**Task prompt**
If a line below contains "yellow", count it; then state how many such lines there are, and nothing else.

Task material section start

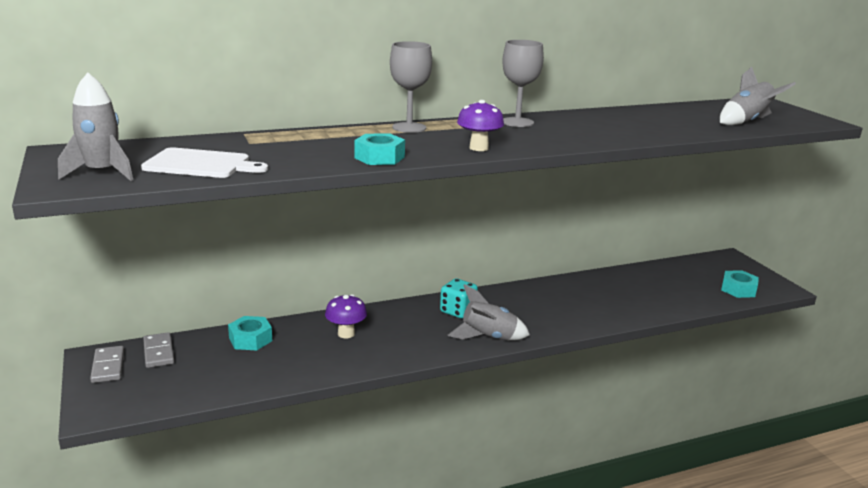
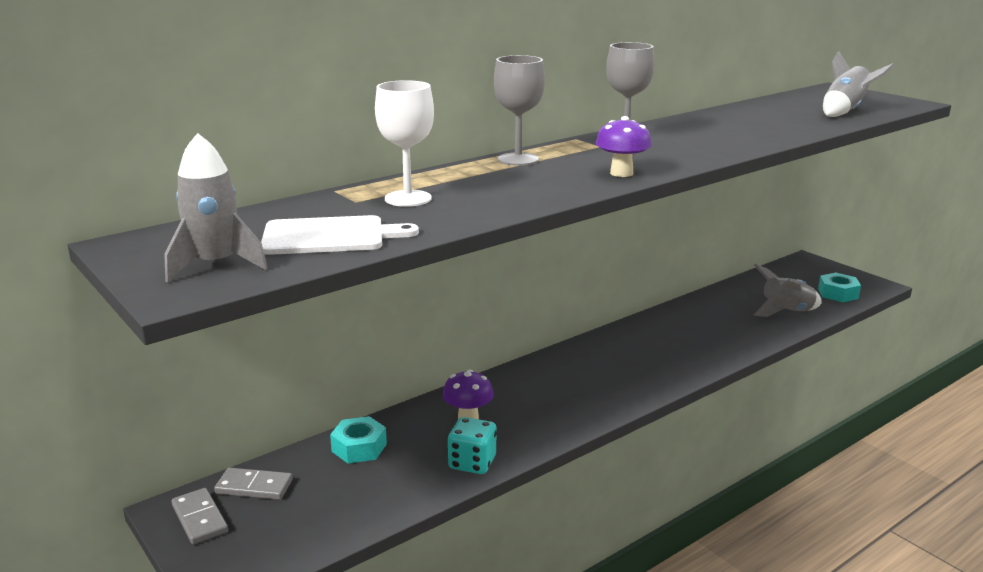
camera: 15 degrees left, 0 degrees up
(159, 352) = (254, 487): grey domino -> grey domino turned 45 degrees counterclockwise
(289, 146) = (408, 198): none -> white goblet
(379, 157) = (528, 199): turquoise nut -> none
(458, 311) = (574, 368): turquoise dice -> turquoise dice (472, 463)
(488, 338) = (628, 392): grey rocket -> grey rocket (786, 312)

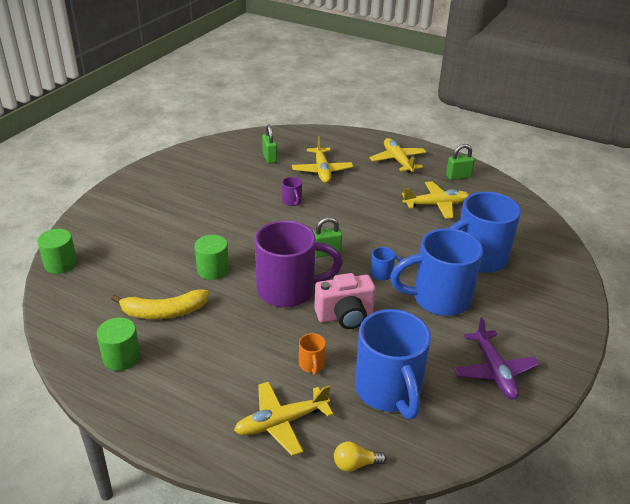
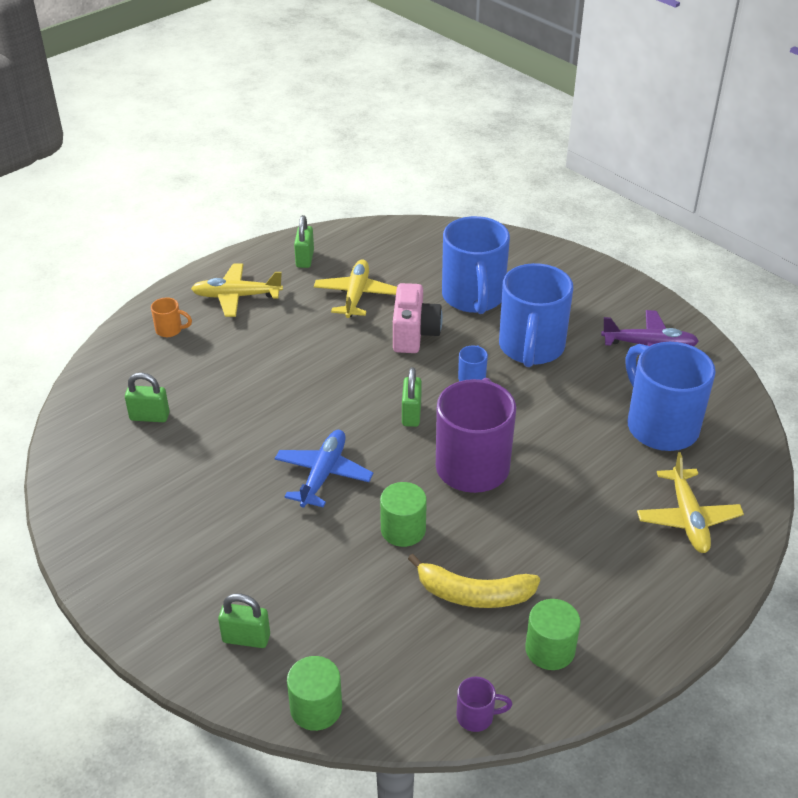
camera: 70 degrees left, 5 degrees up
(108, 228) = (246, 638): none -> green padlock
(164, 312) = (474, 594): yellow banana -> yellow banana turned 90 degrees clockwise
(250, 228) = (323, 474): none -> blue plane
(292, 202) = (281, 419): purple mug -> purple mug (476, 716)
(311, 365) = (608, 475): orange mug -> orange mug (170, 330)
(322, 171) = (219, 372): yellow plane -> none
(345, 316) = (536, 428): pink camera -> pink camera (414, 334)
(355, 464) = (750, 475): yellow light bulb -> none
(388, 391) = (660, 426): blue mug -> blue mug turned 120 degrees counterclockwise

Task material section end

**Solution to the exercise**
3